## Records to process
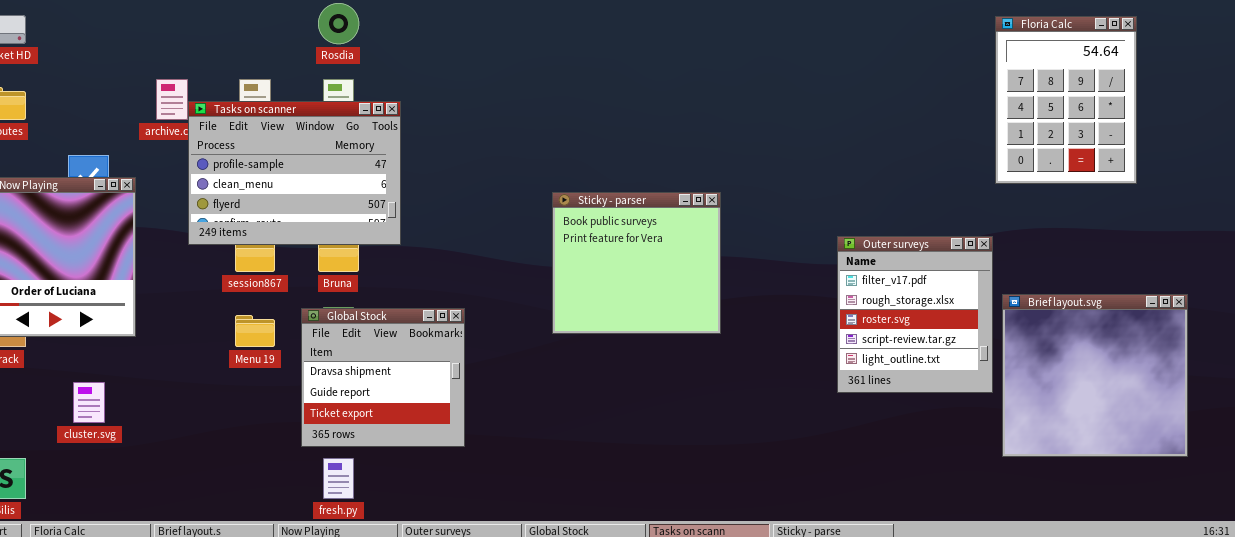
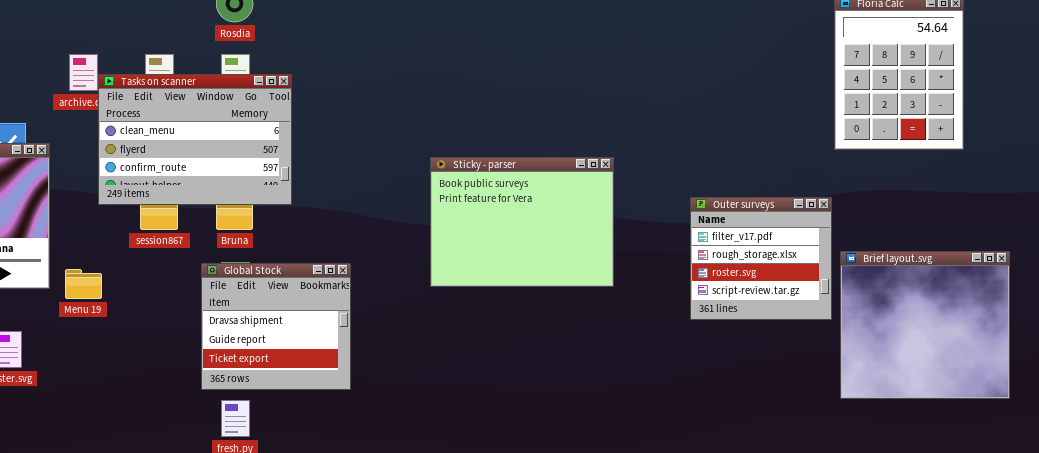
Tasks on scanner: [188,101,401,245] -> [98,74,292,205], scrolled down 1 row
Sticky - parser: [552,192,721,334] -> [430,157,614,287], resized
Outer surveys: [837,236,993,393] -> [690,197,832,320], resized
Menu 19: [235,315,275,347] -> [65,269,102,299], moved

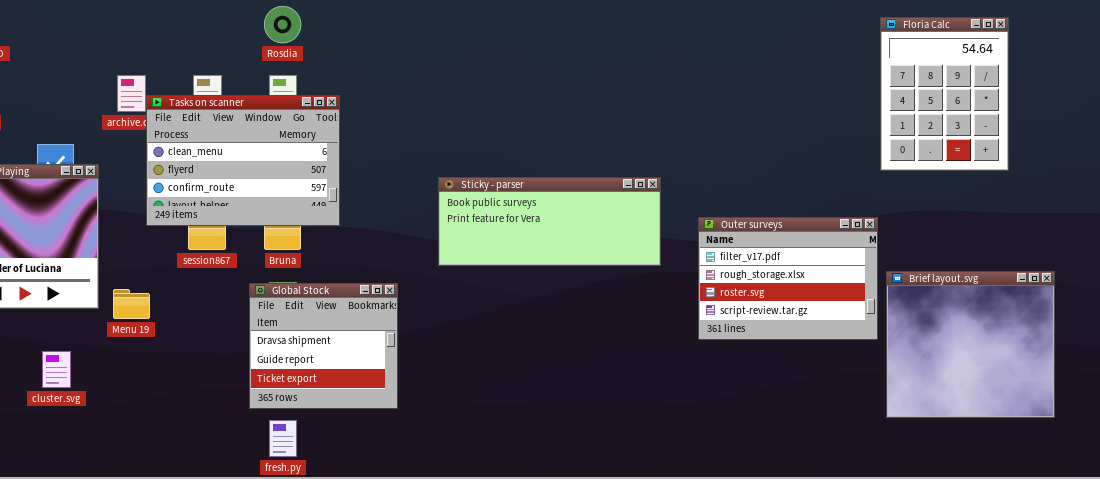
Sticky - parser: [430,157,614,287] -> [438,177,661,266], resized
Outer surveys: [690,197,832,320] -> [698,217,878,340], resized

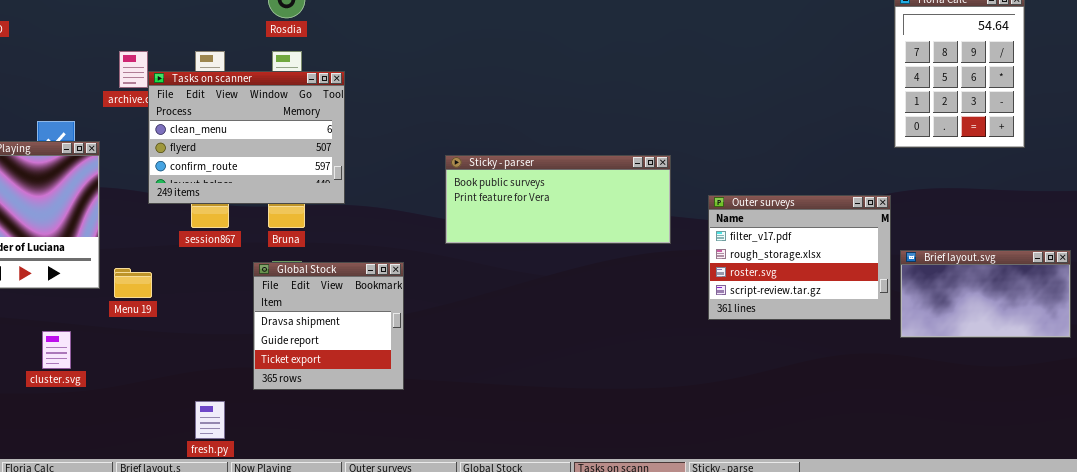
Brief layout.svg: [886,271,1055,418] -> [900,250,1071,338], resized
fresh.py: [269,420,297,457] -> [195,401,225,439], moved

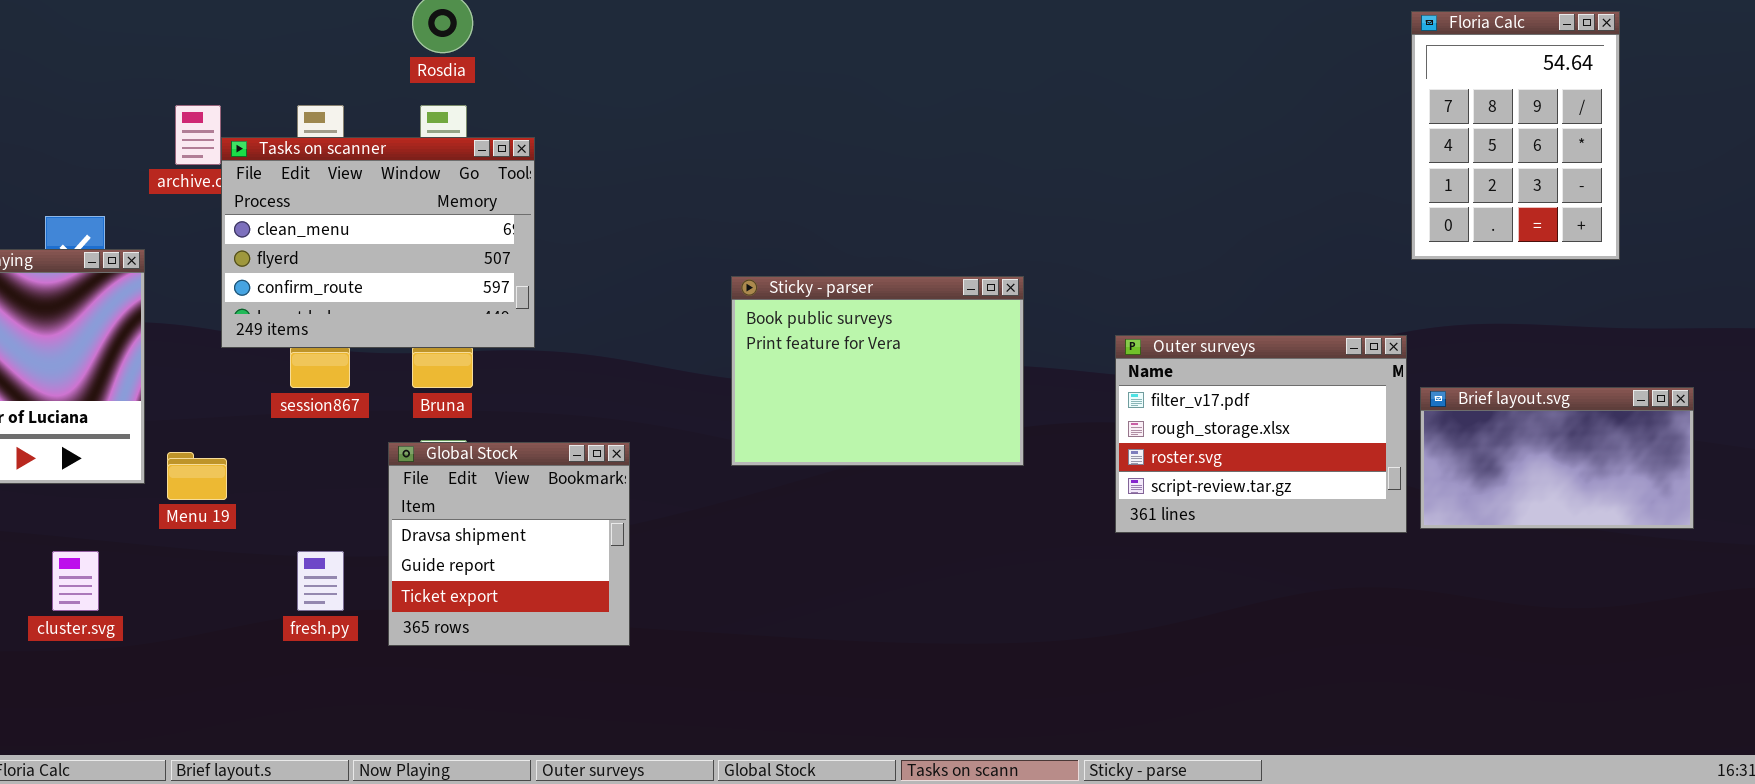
Sticky - parser: [445,155,671,244] -> [731,276,1024,466], moved, resized
Brief layout.svg: [900,250,1071,338] -> [1420,387,1694,529], moved
fresh.py: [195,401,225,439] -> [297,551,344,611], moved

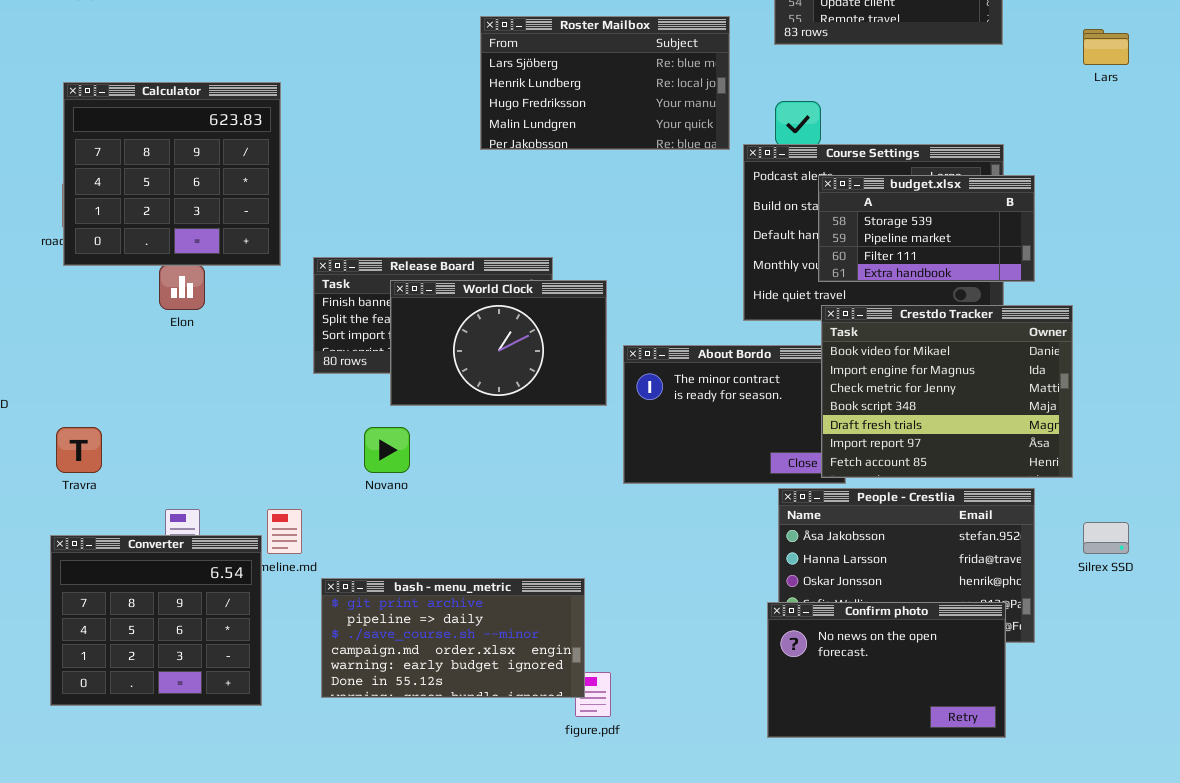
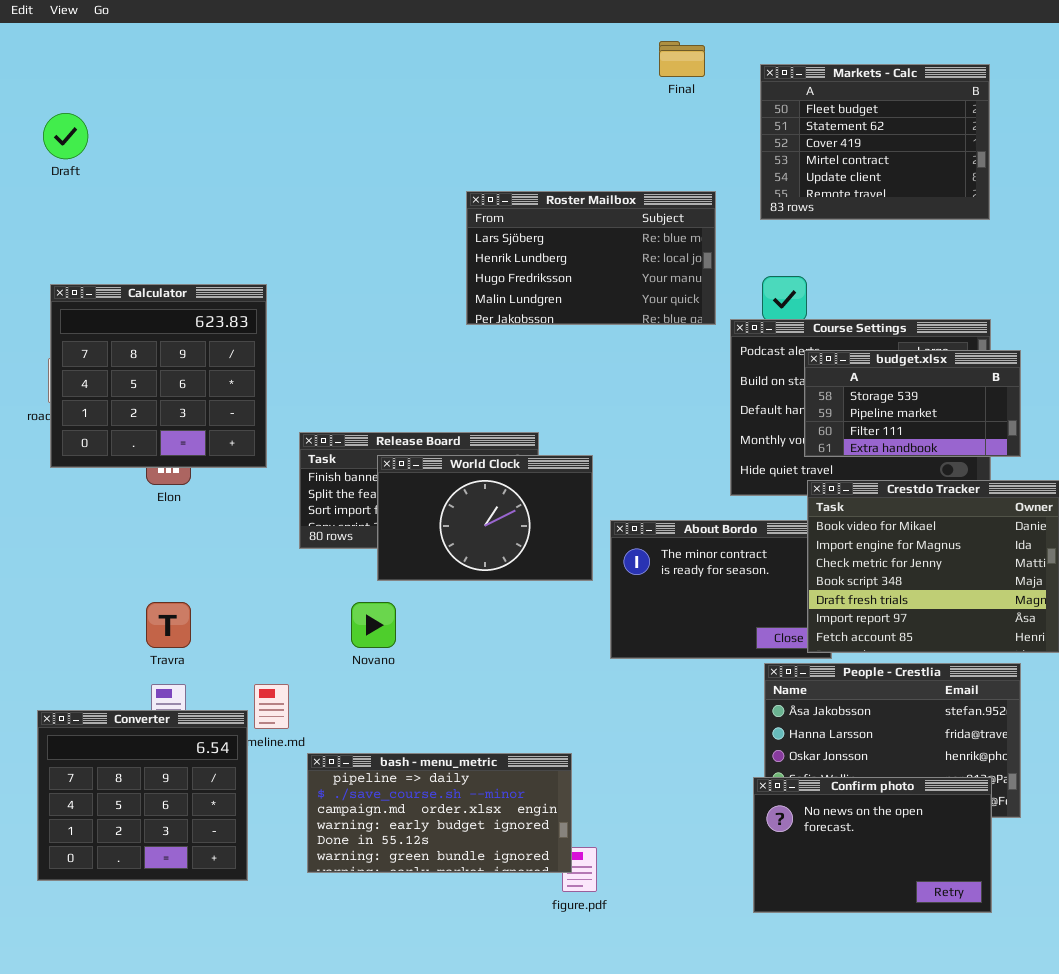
Calculator: [63,82,281,266] -> [50,284,267,468], moved
Travra: [56,427,102,473] -> [146,602,191,648], moved
bash - menu_metric: [321,578,585,698] -> [307,753,572,873], scrolled down 1 row

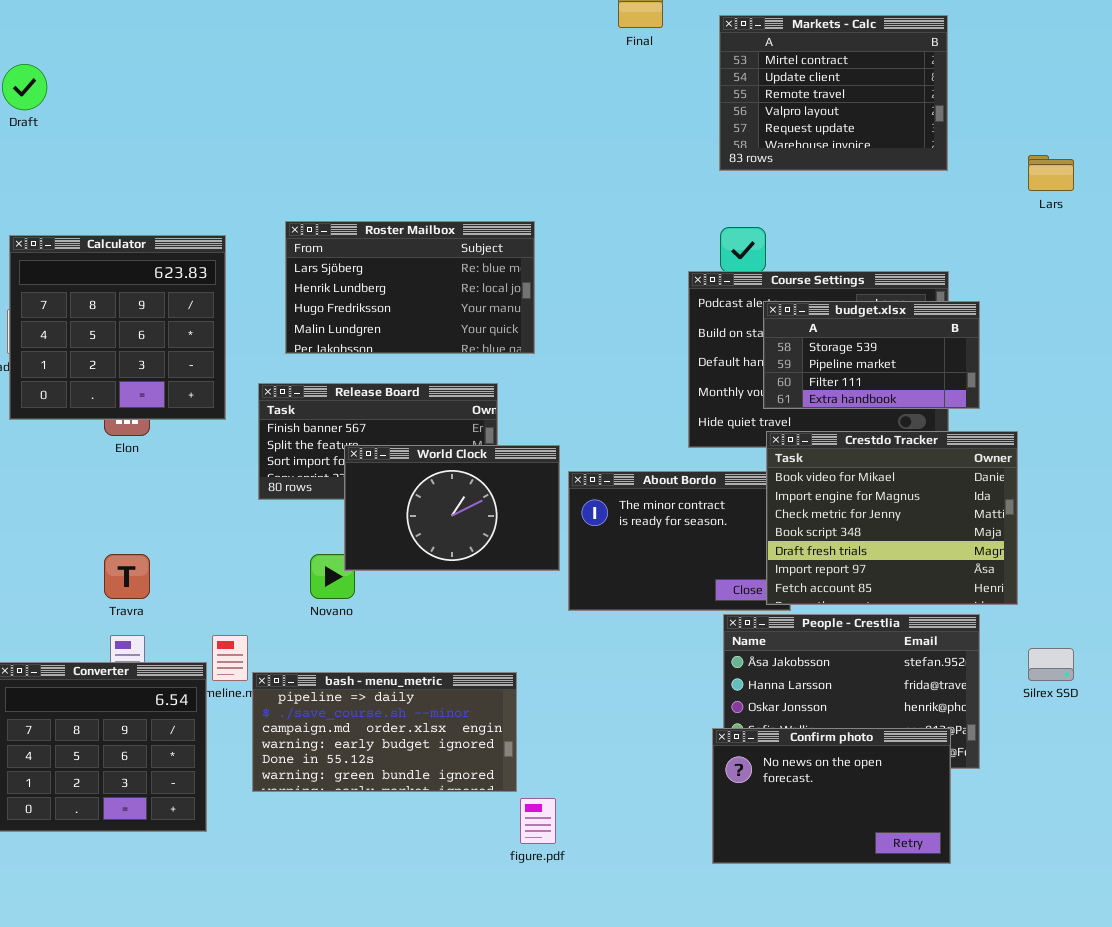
Markets - Calc: [760,64,990,220] -> [719,15,948,171], scrolled down 3 rows
Roster Mailbox: [466,191,716,325] -> [285,221,535,354], moved
World Clock: [377,455,593,581] -> [344,445,560,571], moved
bash - menu_metric: [307,753,572,873] -> [252,672,517,792], moved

## Task directions
In the listing above, find the line containing "Outer surveys: [690,197,832,320]" and the line containing "fresh.py: [195,401,225,439] ->", then output those two lines and everything between them exactly as written, without the images.

## Solution to this problem
Outer surveys: [690,197,832,320] -> [698,217,878,340], resized

Brief layout.svg: [886,271,1055,418] -> [900,250,1071,338], resized
fresh.py: [269,420,297,457] -> [195,401,225,439], moved

Sticky - parser: [445,155,671,244] -> [731,276,1024,466], moved, resized
Brief layout.svg: [900,250,1071,338] -> [1420,387,1694,529], moved
fresh.py: [195,401,225,439] -> [297,551,344,611], moved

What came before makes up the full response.